* TASK REQUIREMENTS *
Look through the entries. Copy each line that has the word "disappeared".

(Colored object listings)
——————————

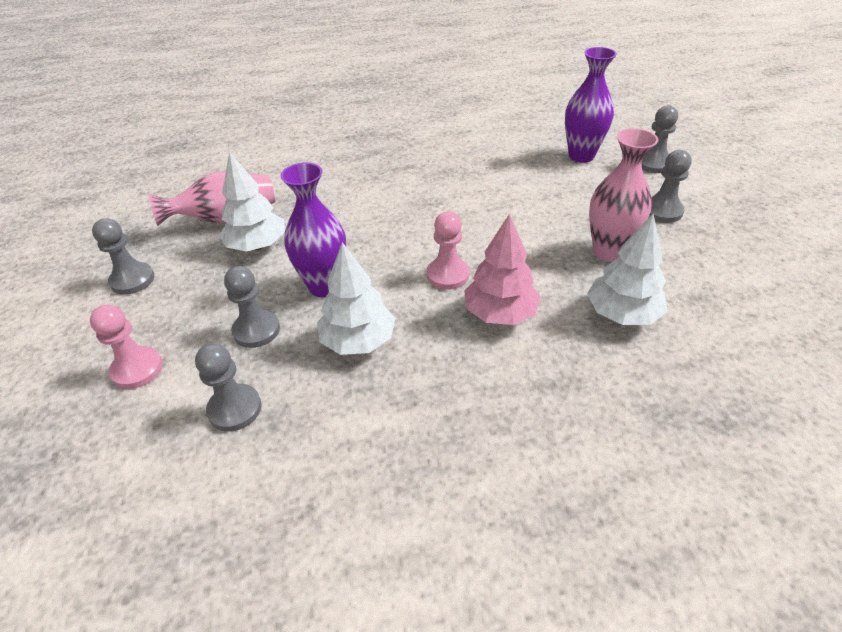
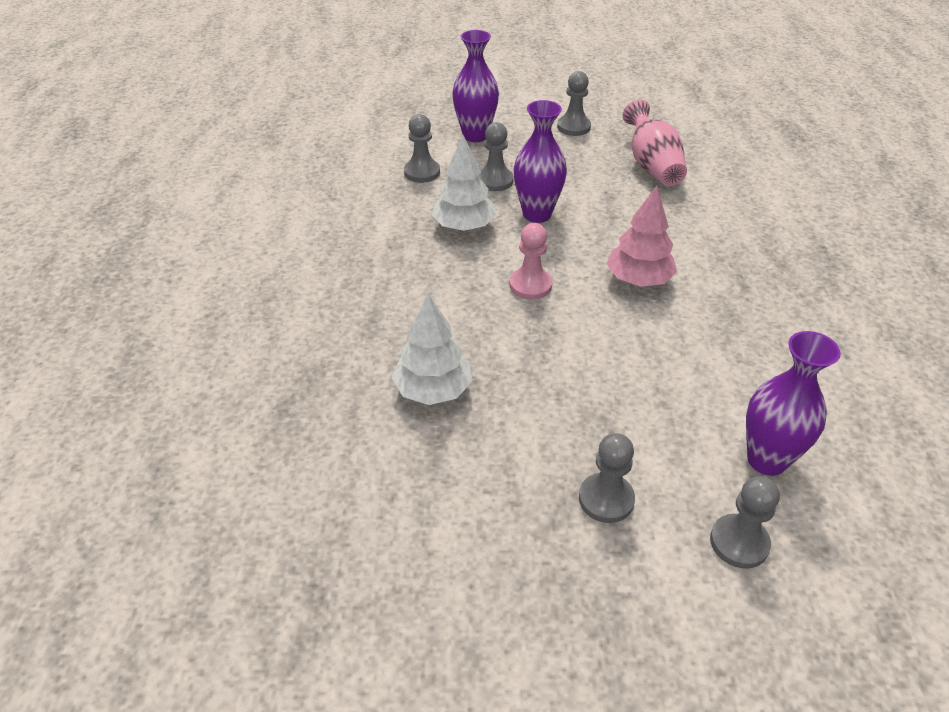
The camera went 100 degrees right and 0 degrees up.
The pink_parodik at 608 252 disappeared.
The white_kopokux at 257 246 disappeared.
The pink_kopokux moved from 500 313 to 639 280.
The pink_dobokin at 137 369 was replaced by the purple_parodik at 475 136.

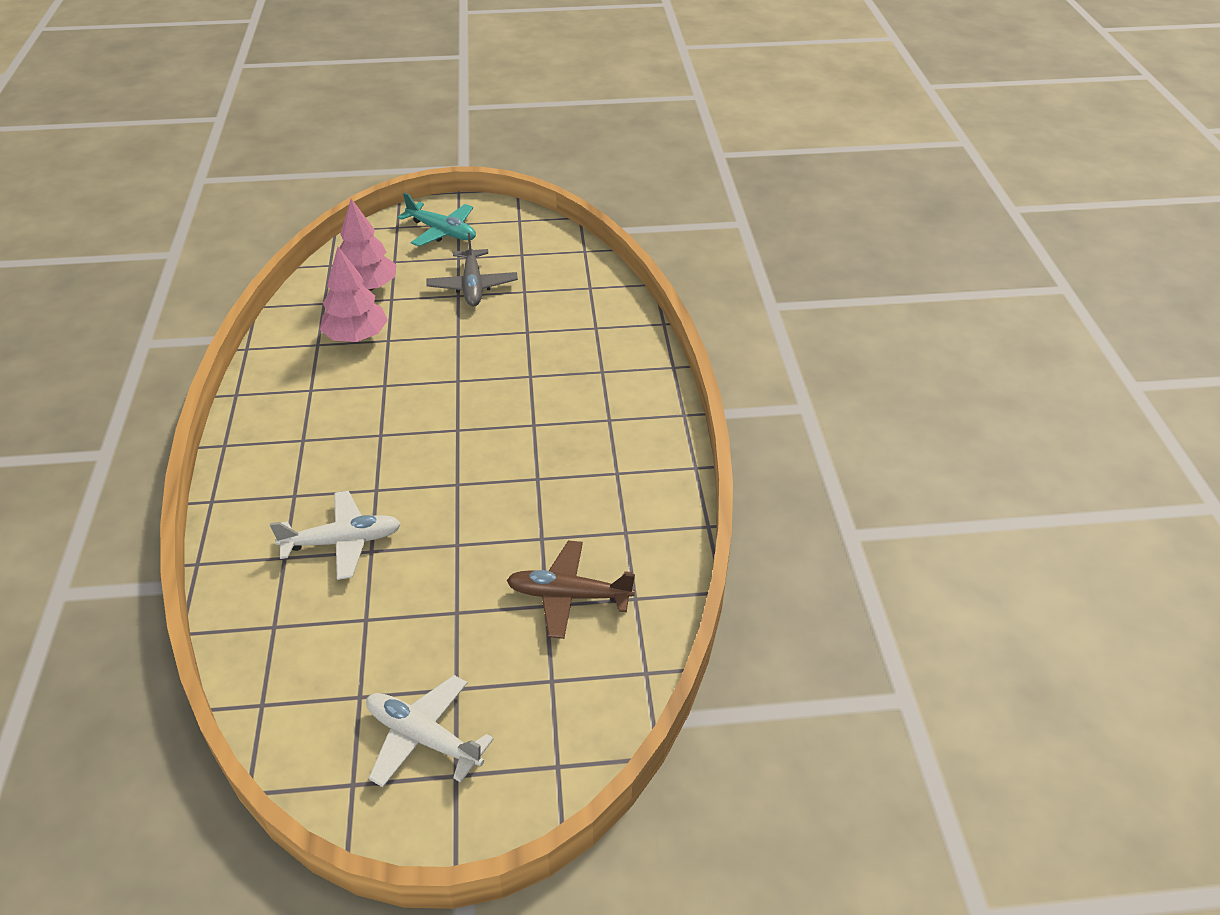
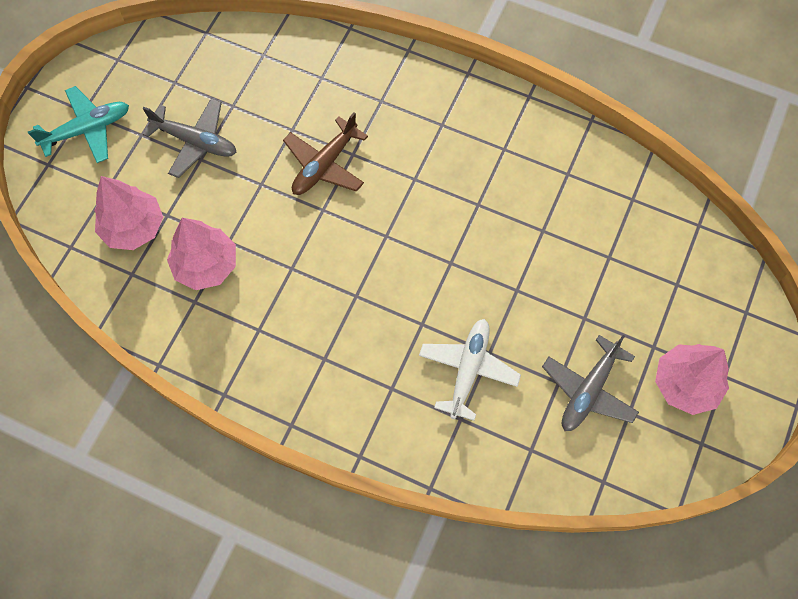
The camera went 60 degrees left and 25 degrees up.
The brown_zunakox moved from 568 596 to 324 165.
The white_zunakox at 423 737 was replaced by the pink_kopokux at 685 384.
The grey_zunakox at 588 390 appeared.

——————————

* EXPECTED OUTPUT *
The pink_parodik at 608 252 disappeared.
The white_kopokux at 257 246 disappeared.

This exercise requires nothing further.